Segment Open
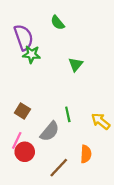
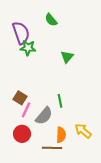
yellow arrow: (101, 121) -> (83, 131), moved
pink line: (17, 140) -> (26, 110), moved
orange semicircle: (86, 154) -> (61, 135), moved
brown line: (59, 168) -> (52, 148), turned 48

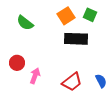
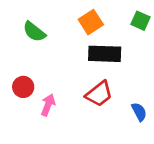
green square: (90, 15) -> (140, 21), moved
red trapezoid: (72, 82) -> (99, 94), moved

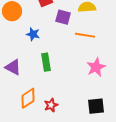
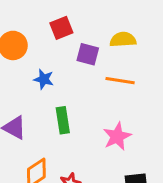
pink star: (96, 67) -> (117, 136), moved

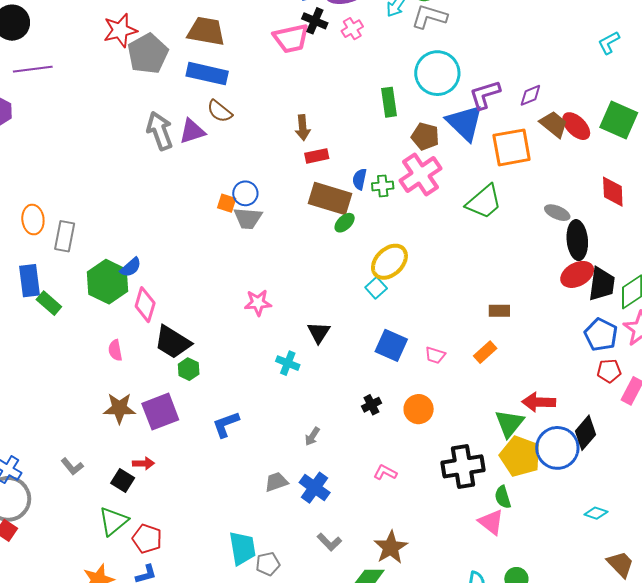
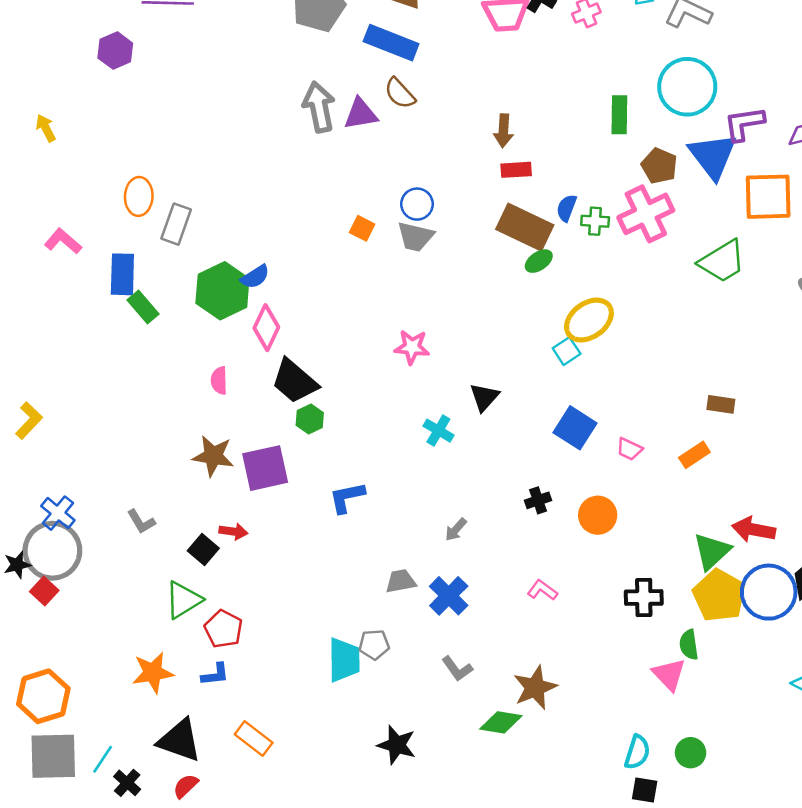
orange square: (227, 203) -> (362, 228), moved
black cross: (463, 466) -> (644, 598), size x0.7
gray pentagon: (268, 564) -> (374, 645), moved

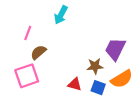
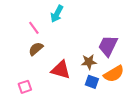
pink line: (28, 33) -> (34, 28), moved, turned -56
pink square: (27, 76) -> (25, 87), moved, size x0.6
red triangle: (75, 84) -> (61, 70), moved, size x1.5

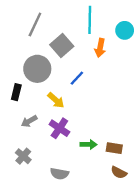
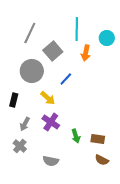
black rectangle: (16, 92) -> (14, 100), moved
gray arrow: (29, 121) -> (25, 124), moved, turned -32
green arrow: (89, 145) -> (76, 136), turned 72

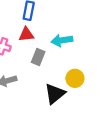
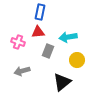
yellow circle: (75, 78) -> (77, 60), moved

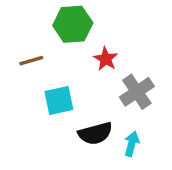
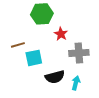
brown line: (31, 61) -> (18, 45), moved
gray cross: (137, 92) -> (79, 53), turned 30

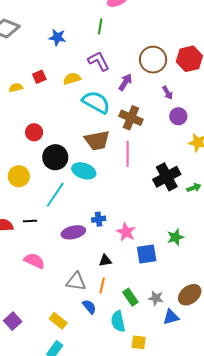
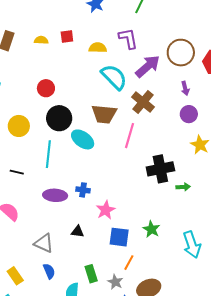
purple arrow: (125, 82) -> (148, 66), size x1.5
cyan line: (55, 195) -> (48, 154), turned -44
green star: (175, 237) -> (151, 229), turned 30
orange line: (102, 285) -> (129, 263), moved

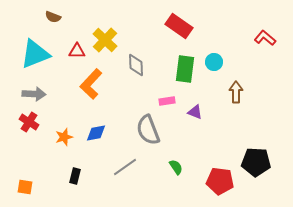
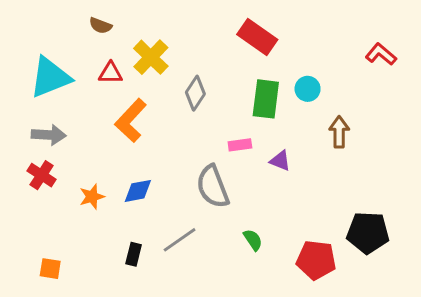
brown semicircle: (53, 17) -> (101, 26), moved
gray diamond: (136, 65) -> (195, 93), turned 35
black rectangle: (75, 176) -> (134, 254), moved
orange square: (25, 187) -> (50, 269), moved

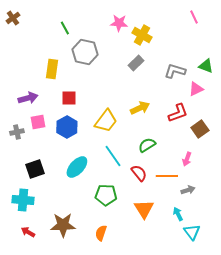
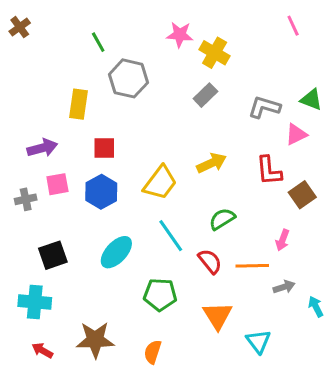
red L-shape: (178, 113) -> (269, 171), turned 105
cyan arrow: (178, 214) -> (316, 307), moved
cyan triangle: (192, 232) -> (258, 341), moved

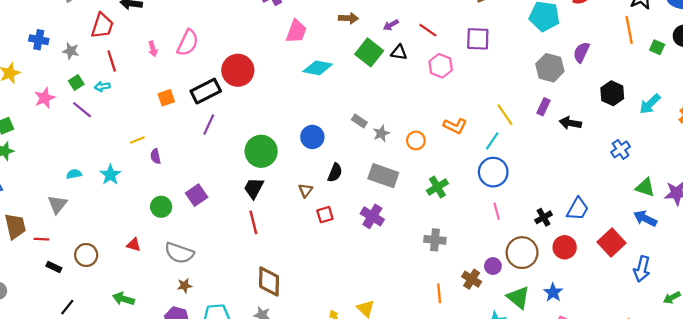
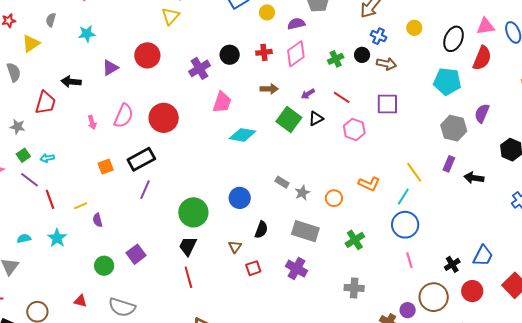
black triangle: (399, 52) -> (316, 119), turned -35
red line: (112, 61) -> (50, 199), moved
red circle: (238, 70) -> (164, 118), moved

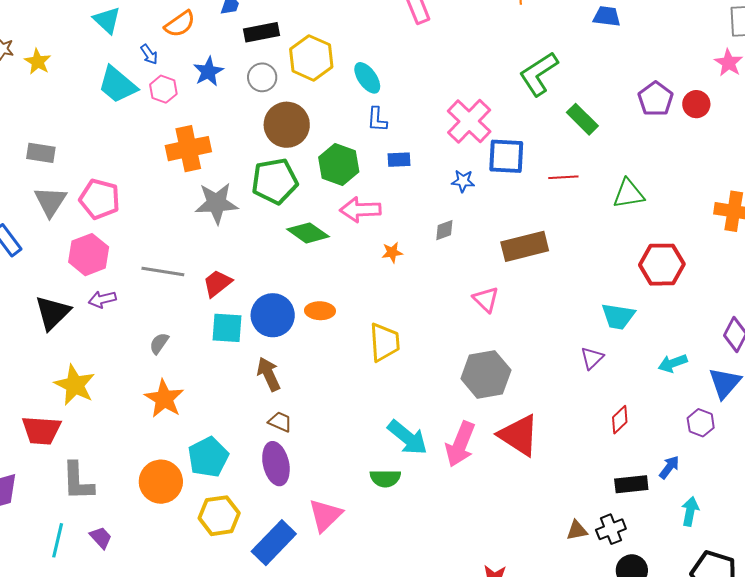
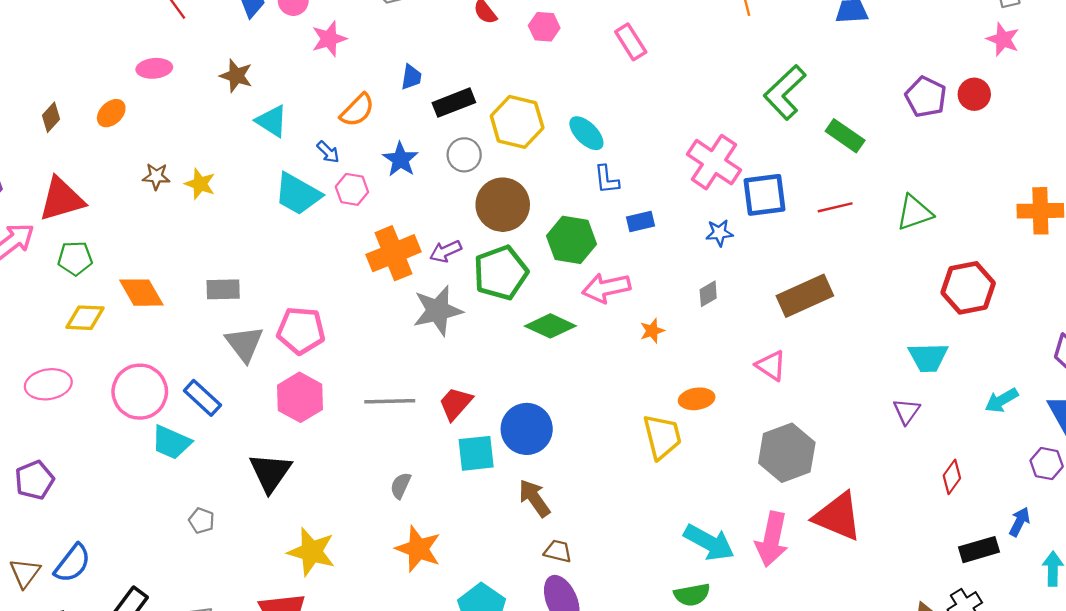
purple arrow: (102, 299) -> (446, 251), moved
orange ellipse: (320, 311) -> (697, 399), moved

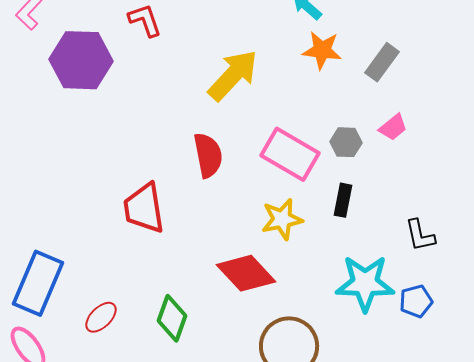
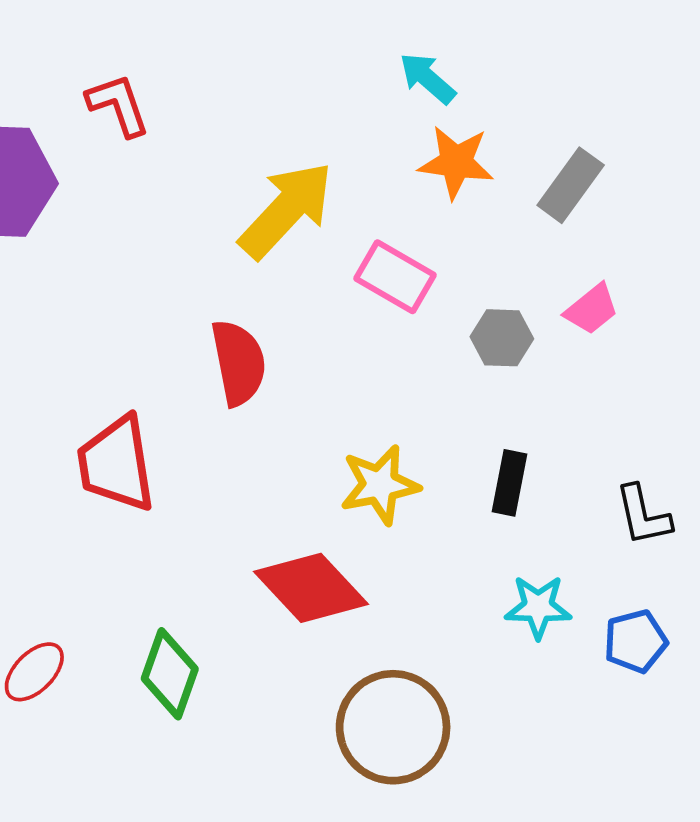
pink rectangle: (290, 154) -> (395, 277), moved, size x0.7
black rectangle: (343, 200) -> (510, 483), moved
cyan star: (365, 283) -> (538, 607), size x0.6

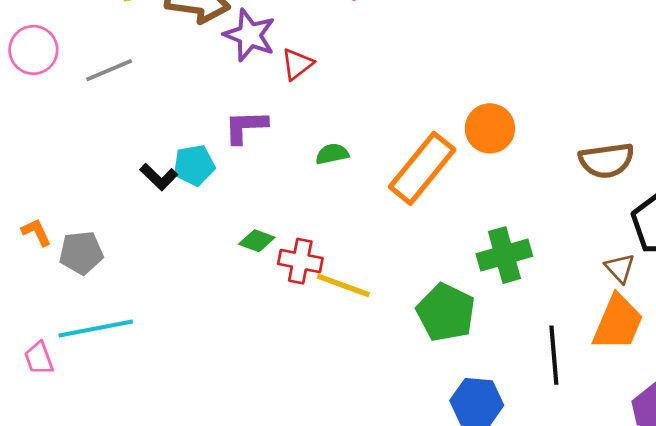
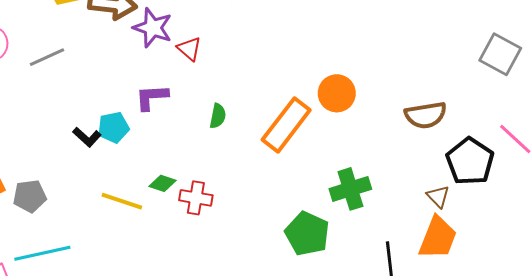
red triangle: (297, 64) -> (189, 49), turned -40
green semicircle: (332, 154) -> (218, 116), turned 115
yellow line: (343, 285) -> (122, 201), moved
Segment Closed
§ **EXERCISE AIM**
Starting at the line containing "gray pentagon: (268, 564)" and finishing at the line containing "gray arrow: (29, 121)", return those lines exactly as they appear above, without the pictures.

§ **YOUR SOLUTION**
gray pentagon: (268, 564) -> (374, 645), moved

pink line: (28, 33) -> (34, 28), moved, turned -56
pink square: (27, 76) -> (25, 87), moved, size x0.6
red triangle: (75, 84) -> (61, 70), moved, size x1.5

black rectangle: (16, 92) -> (14, 100), moved
gray arrow: (29, 121) -> (25, 124), moved, turned -32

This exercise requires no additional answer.